*Task*
Your answer must be the full listing, reproduced exactly.

*Source information*

=== Begin Enclosure ===

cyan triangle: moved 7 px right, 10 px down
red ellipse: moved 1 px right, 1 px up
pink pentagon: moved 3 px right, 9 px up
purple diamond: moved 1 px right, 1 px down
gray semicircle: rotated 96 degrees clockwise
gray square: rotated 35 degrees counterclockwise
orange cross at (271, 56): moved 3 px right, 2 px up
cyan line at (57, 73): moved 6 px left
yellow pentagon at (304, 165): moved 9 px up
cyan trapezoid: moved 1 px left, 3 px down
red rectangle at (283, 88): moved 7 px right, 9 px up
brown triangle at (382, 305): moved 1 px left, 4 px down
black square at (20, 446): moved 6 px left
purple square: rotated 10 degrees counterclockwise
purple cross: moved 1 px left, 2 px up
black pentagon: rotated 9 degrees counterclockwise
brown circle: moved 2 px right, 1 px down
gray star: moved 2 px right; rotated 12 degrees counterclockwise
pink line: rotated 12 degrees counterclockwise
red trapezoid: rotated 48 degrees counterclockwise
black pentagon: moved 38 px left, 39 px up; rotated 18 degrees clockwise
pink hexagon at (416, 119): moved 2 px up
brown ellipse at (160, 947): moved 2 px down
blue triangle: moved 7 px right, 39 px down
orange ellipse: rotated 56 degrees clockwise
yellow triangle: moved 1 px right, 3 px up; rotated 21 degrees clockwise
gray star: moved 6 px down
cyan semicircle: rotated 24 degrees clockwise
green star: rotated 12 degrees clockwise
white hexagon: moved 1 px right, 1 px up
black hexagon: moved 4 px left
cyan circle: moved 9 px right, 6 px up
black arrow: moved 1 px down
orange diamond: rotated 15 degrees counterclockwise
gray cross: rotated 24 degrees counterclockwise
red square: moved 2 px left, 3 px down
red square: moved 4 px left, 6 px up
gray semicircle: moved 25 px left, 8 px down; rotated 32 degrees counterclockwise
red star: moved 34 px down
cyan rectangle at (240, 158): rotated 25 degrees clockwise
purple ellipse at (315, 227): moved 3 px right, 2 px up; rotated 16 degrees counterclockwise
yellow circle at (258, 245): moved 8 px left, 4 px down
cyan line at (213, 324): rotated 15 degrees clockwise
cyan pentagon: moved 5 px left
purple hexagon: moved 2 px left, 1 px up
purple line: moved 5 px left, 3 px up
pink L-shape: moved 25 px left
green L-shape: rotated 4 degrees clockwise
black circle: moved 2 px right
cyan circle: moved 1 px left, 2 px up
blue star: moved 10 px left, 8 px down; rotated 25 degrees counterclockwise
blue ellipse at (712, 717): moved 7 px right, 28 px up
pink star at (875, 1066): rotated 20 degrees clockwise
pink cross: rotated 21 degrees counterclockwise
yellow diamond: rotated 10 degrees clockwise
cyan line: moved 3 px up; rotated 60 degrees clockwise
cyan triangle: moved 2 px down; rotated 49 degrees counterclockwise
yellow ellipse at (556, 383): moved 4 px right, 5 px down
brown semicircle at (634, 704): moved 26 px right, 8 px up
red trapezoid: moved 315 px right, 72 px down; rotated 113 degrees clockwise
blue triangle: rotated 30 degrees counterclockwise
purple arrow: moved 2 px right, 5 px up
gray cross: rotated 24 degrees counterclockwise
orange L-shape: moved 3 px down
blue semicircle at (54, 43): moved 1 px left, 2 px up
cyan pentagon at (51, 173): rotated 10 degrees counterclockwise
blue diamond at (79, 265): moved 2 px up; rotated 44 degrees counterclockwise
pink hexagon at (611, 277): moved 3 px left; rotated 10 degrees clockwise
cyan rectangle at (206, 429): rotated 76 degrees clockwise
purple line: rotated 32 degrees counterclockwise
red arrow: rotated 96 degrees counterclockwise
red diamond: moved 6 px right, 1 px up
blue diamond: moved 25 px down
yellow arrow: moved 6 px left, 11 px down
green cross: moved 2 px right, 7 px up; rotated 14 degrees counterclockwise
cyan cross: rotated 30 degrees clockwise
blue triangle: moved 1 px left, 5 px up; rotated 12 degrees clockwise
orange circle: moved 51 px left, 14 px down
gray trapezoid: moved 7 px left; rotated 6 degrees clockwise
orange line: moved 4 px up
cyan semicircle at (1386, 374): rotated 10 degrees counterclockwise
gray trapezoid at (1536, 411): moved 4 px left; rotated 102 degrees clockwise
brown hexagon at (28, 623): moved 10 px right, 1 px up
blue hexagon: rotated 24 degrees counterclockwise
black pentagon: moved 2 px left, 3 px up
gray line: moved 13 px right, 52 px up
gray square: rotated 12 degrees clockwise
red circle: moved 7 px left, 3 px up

=== End Enclosure ===

*Your response*
cyan triangle: moved 7 px right, 10 px down
red ellipse: moved 1 px right, 1 px up
pink pentagon: moved 3 px right, 9 px up
purple diamond: moved 1 px right, 1 px down
gray semicircle: rotated 96 degrees clockwise
gray square: rotated 35 degrees counterclockwise
orange cross at (271, 56): moved 3 px right, 2 px up
cyan line at (57, 73): moved 6 px left
yellow pentagon at (304, 165): moved 9 px up
cyan trapezoid: moved 1 px left, 3 px down
red rectangle at (283, 88): moved 7 px right, 9 px up
brown triangle at (382, 305): moved 1 px left, 4 px down
black square at (20, 446): moved 6 px left
purple square: rotated 10 degrees counterclockwise
purple cross: moved 1 px left, 2 px up
black pentagon: rotated 9 degrees counterclockwise
brown circle: moved 2 px right, 1 px down
gray star: moved 2 px right; rotated 12 degrees counterclockwise
pink line: rotated 12 degrees counterclockwise
red trapezoid: rotated 48 degrees counterclockwise
black pentagon: moved 38 px left, 39 px up; rotated 18 degrees clockwise
pink hexagon at (416, 119): moved 2 px up
brown ellipse at (160, 947): moved 2 px down
blue triangle: moved 7 px right, 39 px down
orange ellipse: rotated 56 degrees clockwise
yellow triangle: moved 1 px right, 3 px up; rotated 21 degrees clockwise
gray star: moved 6 px down
cyan semicircle: rotated 24 degrees clockwise
green star: rotated 12 degrees clockwise
white hexagon: moved 1 px right, 1 px up
black hexagon: moved 4 px left
cyan circle: moved 9 px right, 6 px up
black arrow: moved 1 px down
orange diamond: rotated 15 degrees counterclockwise
gray cross: rotated 24 degrees counterclockwise
red square: moved 2 px left, 3 px down
red square: moved 4 px left, 6 px up
gray semicircle: moved 25 px left, 8 px down; rotated 32 degrees counterclockwise
red star: moved 34 px down
cyan rectangle at (240, 158): rotated 25 degrees clockwise
purple ellipse at (315, 227): moved 3 px right, 2 px up; rotated 16 degrees counterclockwise
yellow circle at (258, 245): moved 8 px left, 4 px down
cyan line at (213, 324): rotated 15 degrees clockwise
cyan pentagon: moved 5 px left
purple hexagon: moved 2 px left, 1 px up
purple line: moved 5 px left, 3 px up
pink L-shape: moved 25 px left
green L-shape: rotated 4 degrees clockwise
black circle: moved 2 px right
cyan circle: moved 1 px left, 2 px up
blue star: moved 10 px left, 8 px down; rotated 25 degrees counterclockwise
blue ellipse at (712, 717): moved 7 px right, 28 px up
pink star at (875, 1066): rotated 20 degrees clockwise
pink cross: rotated 21 degrees counterclockwise
yellow diamond: rotated 10 degrees clockwise
cyan line: moved 3 px up; rotated 60 degrees clockwise
cyan triangle: moved 2 px down; rotated 49 degrees counterclockwise
yellow ellipse at (556, 383): moved 4 px right, 5 px down
brown semicircle at (634, 704): moved 26 px right, 8 px up
red trapezoid: moved 315 px right, 72 px down; rotated 113 degrees clockwise
blue triangle: rotated 30 degrees counterclockwise
purple arrow: moved 2 px right, 5 px up
gray cross: rotated 24 degrees counterclockwise
orange L-shape: moved 3 px down
blue semicircle at (54, 43): moved 1 px left, 2 px up
cyan pentagon at (51, 173): rotated 10 degrees counterclockwise
blue diamond at (79, 265): moved 2 px up; rotated 44 degrees counterclockwise
pink hexagon at (611, 277): moved 3 px left; rotated 10 degrees clockwise
cyan rectangle at (206, 429): rotated 76 degrees clockwise
purple line: rotated 32 degrees counterclockwise
red arrow: rotated 96 degrees counterclockwise
red diamond: moved 6 px right, 1 px up
blue diamond: moved 25 px down
yellow arrow: moved 6 px left, 11 px down
green cross: moved 2 px right, 7 px up; rotated 14 degrees counterclockwise
cyan cross: rotated 30 degrees clockwise
blue triangle: moved 1 px left, 5 px up; rotated 12 degrees clockwise
orange circle: moved 51 px left, 14 px down
gray trapezoid: moved 7 px left; rotated 6 degrees clockwise
orange line: moved 4 px up
cyan semicircle at (1386, 374): rotated 10 degrees counterclockwise
gray trapezoid at (1536, 411): moved 4 px left; rotated 102 degrees clockwise
brown hexagon at (28, 623): moved 10 px right, 1 px up
blue hexagon: rotated 24 degrees counterclockwise
black pentagon: moved 2 px left, 3 px up
gray line: moved 13 px right, 52 px up
gray square: rotated 12 degrees clockwise
red circle: moved 7 px left, 3 px up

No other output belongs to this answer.